-- Your goal --
In the entries that follow, the first line to write out is the one containing "camera: 15 degrees left, 0 degrees up", and the last is the one containing "(620, 370) = (794, 249): white". Reproduce that stretch exactly, with nothing before or after it.

-- Exercise materials --
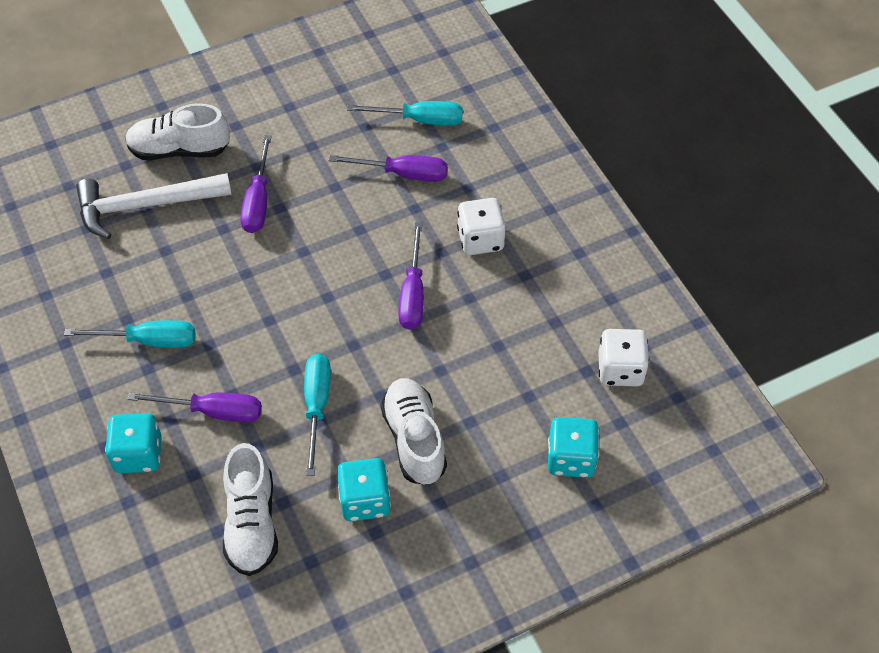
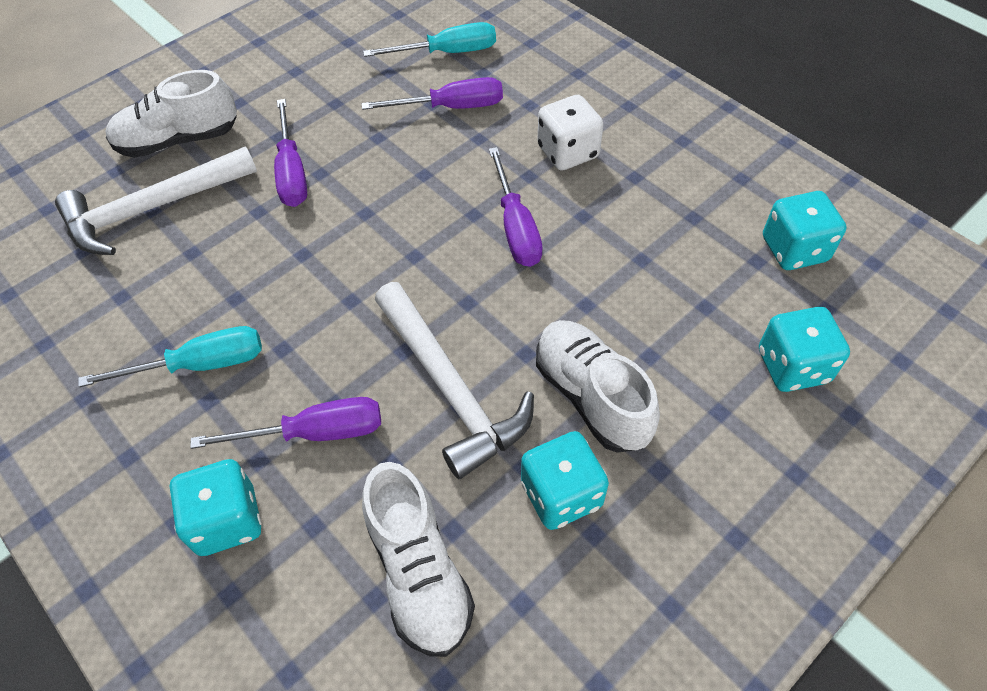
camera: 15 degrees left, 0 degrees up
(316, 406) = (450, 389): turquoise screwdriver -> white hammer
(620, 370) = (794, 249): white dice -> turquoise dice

---

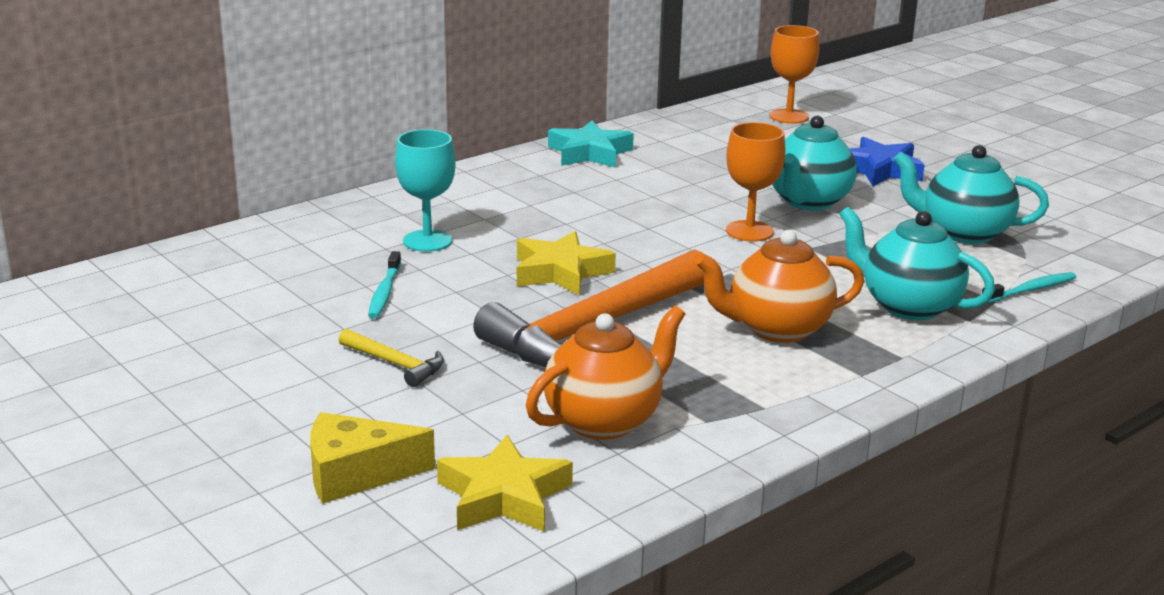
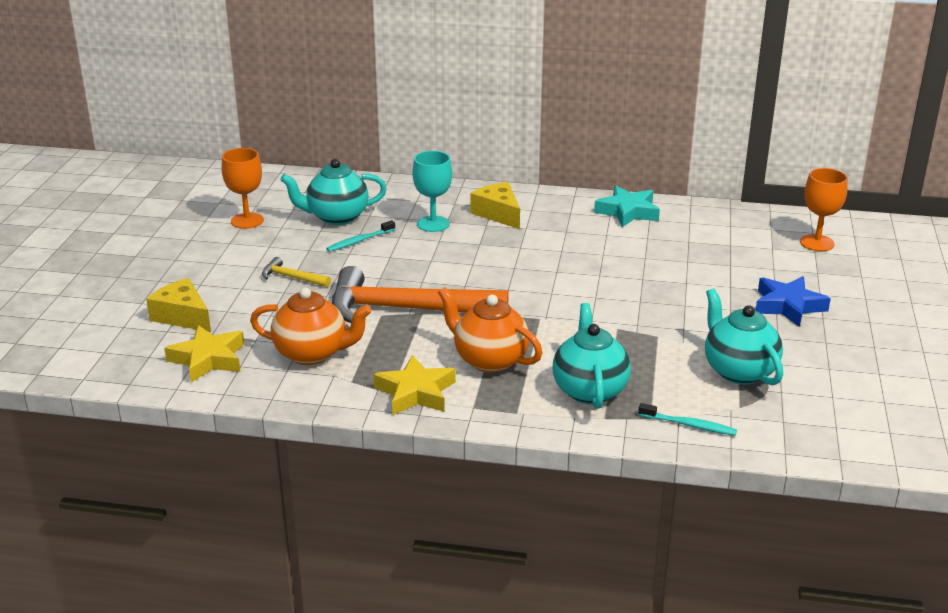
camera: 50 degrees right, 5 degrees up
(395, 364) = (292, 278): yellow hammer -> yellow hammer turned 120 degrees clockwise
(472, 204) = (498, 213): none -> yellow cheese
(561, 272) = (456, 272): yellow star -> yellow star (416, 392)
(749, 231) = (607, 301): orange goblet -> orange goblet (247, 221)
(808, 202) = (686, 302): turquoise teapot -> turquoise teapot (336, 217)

...

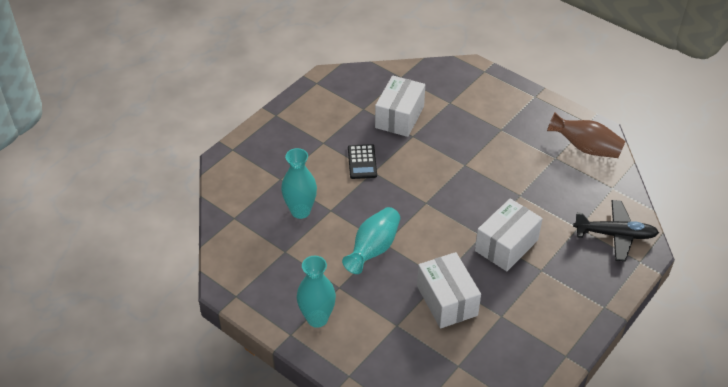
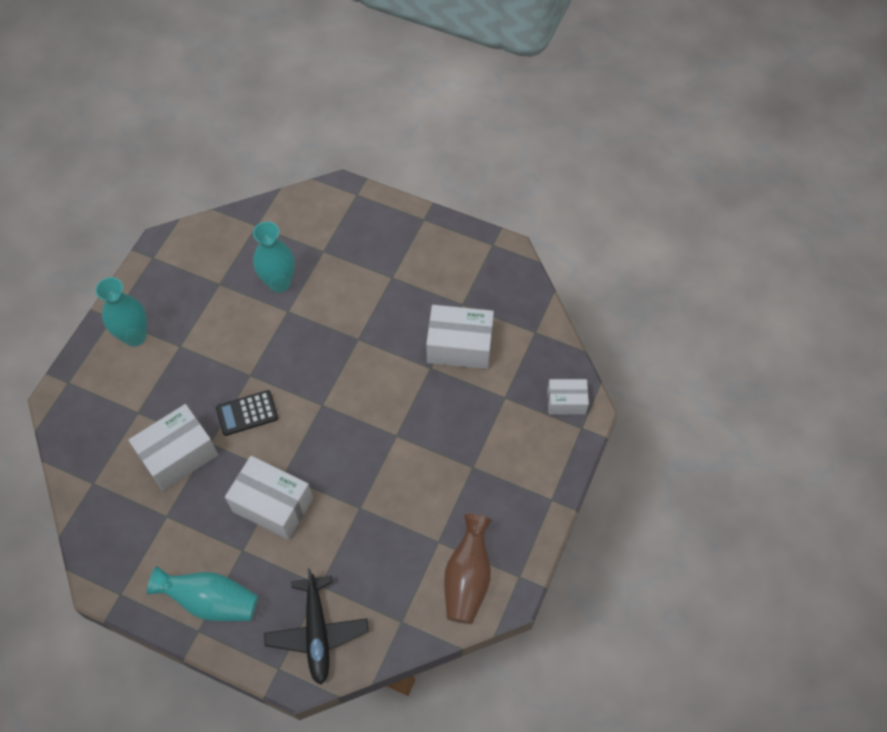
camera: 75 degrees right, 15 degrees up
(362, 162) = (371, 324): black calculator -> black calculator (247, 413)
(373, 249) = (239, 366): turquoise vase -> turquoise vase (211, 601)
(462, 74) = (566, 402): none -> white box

-- Result --
camera: 15 degrees left, 0 degrees up
(316, 406) = (450, 389): turquoise screwdriver -> white hammer
(620, 370) = (794, 249): white dice -> turquoise dice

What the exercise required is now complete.